## Short problem
Rewrite the data below, replacing "given word" with "listed term" and leaving everything else unchanged.

Data excerpted from a collection
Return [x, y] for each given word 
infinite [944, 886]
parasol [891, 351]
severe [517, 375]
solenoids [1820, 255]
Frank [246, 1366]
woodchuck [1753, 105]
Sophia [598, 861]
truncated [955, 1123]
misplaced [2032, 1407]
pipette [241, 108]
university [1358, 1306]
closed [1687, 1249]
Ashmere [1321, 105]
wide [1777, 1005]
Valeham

## Solution below
Return [x, y] for each listed term 
infinite [944, 886]
parasol [891, 351]
severe [517, 375]
solenoids [1820, 255]
Frank [246, 1366]
woodchuck [1753, 105]
Sophia [598, 861]
truncated [955, 1123]
misplaced [2032, 1407]
pipette [241, 108]
university [1358, 1306]
closed [1687, 1249]
Ashmere [1321, 105]
wide [1777, 1005]
Valeham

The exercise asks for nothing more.